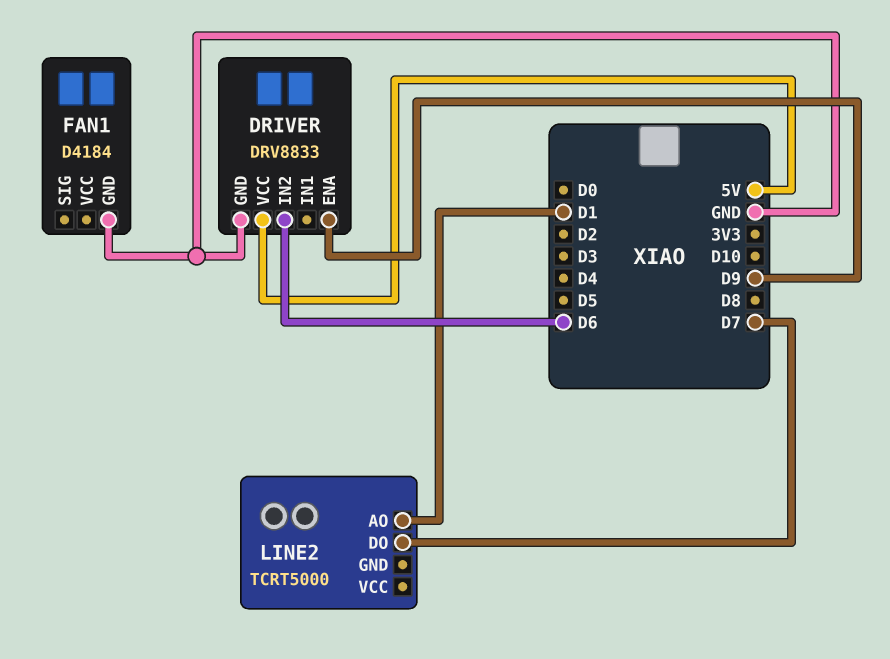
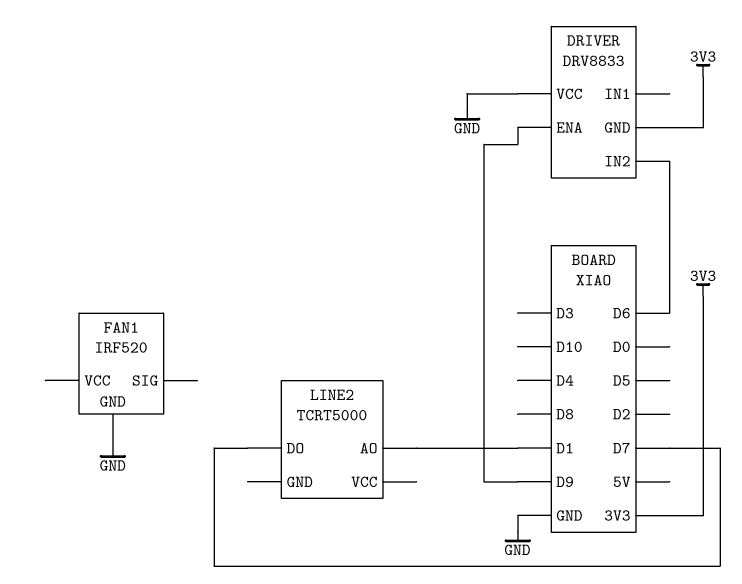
DRIVER pin GND: GND -> 3V3
DRIVER pin VCC: 5V -> GND
FAN1: D4184 -> IRF520

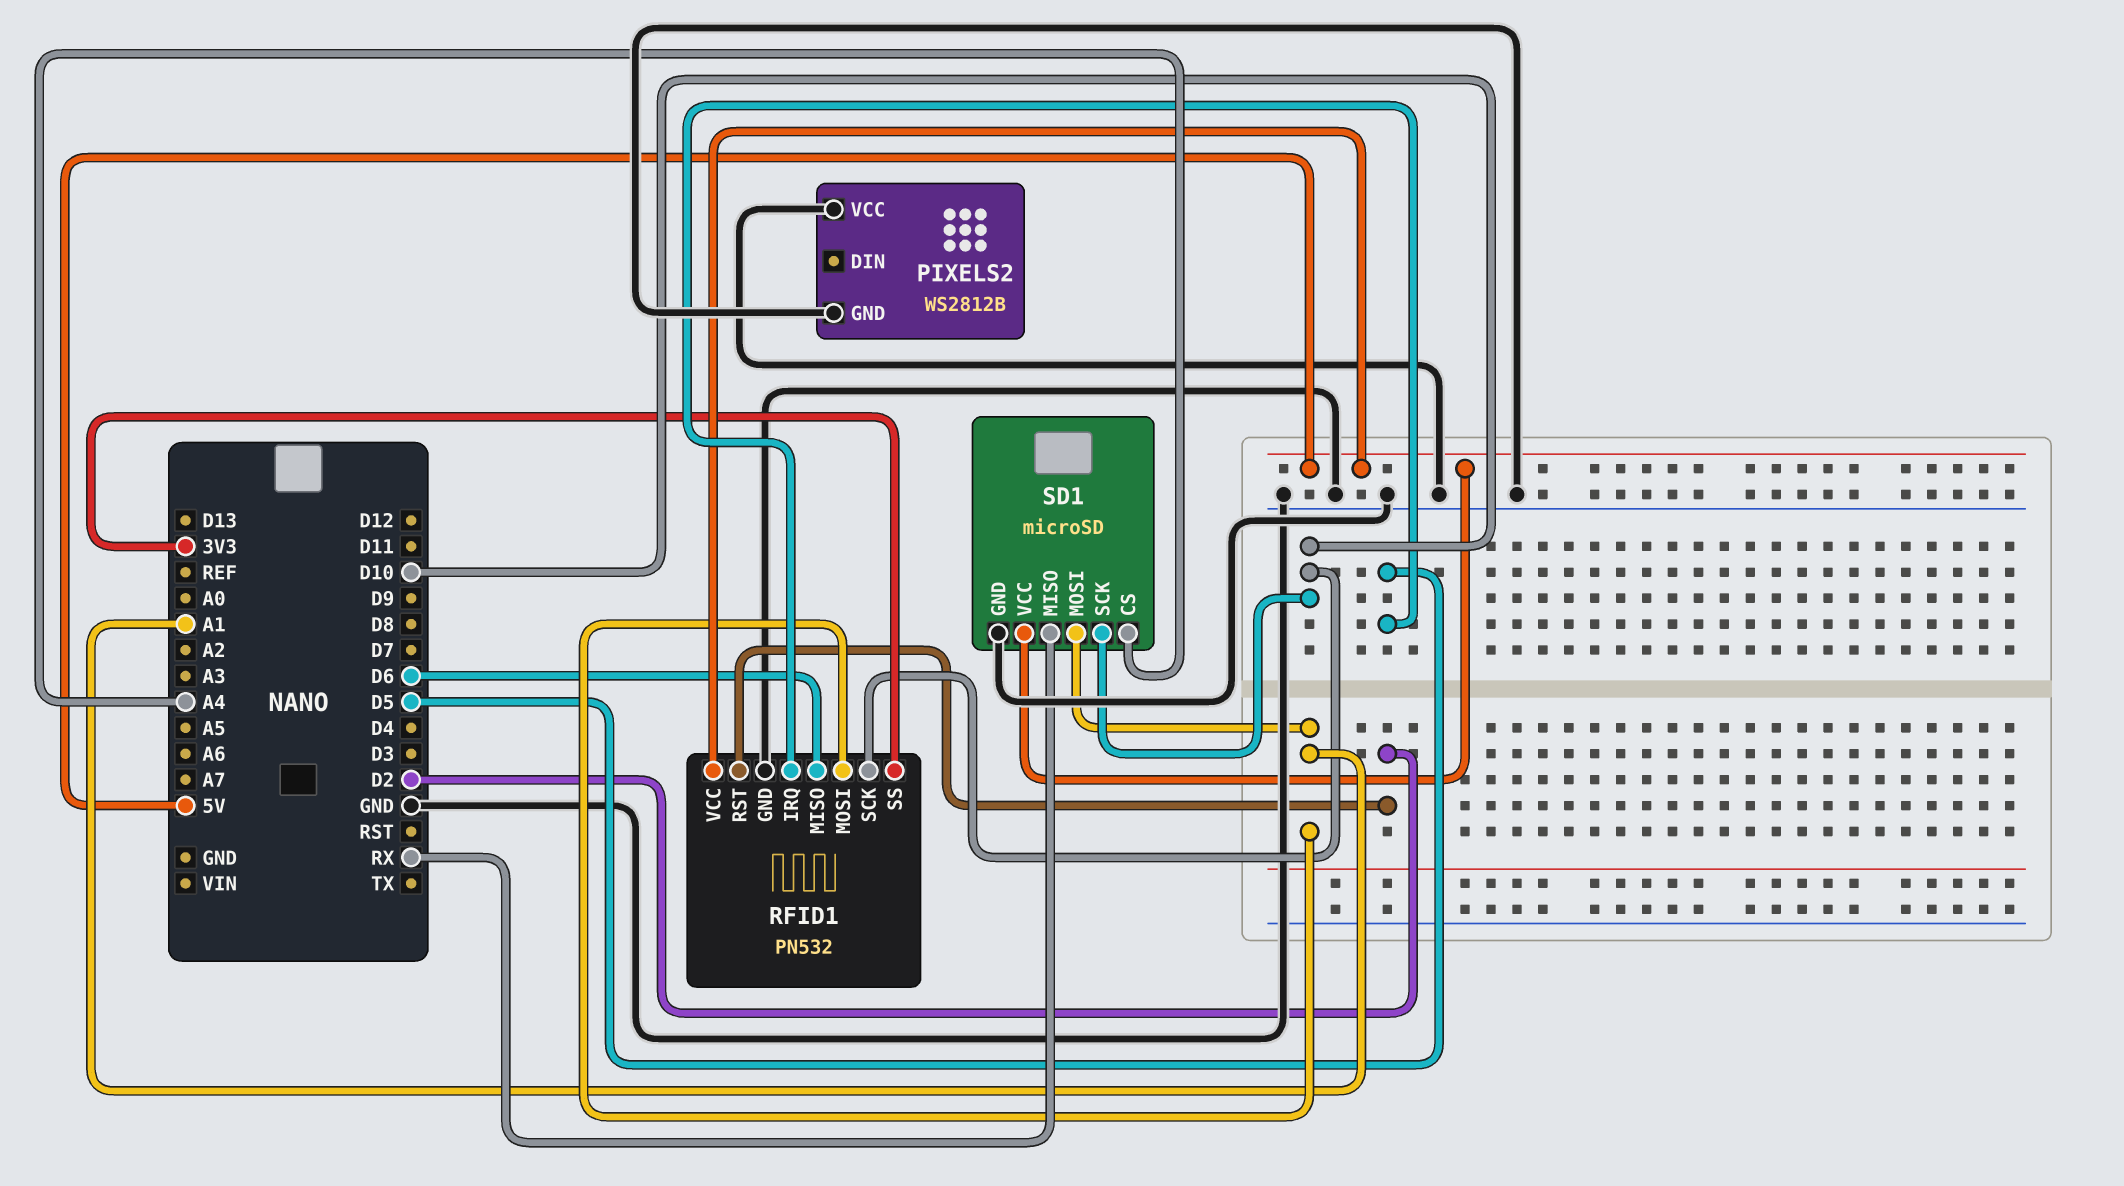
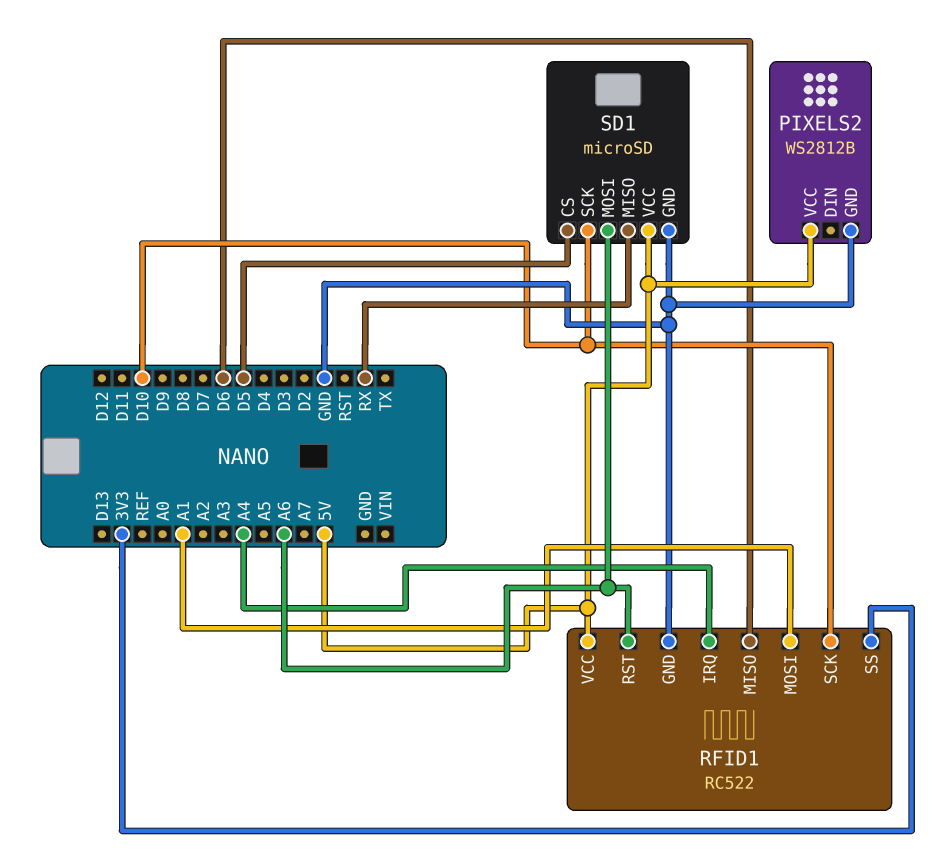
PIXELS2 pin VCC: GND -> 5V
RFID1: PN532 -> RC522
RFID1 pin IRQ: D5 -> A4
RFID1 pin RST: D2 -> A6
SD1 pin CS: A4 -> D5
SD1 pin MOSI: A1 -> A6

### Required work:
Omit every picture while printing the data word for word.

### Answer to the exercise:
DRIVER pin GND: GND -> 3V3
DRIVER pin VCC: 5V -> GND
FAN1: D4184 -> IRF520

PIXELS2 pin VCC: GND -> 5V
RFID1: PN532 -> RC522
RFID1 pin IRQ: D5 -> A4
RFID1 pin RST: D2 -> A6
SD1 pin CS: A4 -> D5
SD1 pin MOSI: A1 -> A6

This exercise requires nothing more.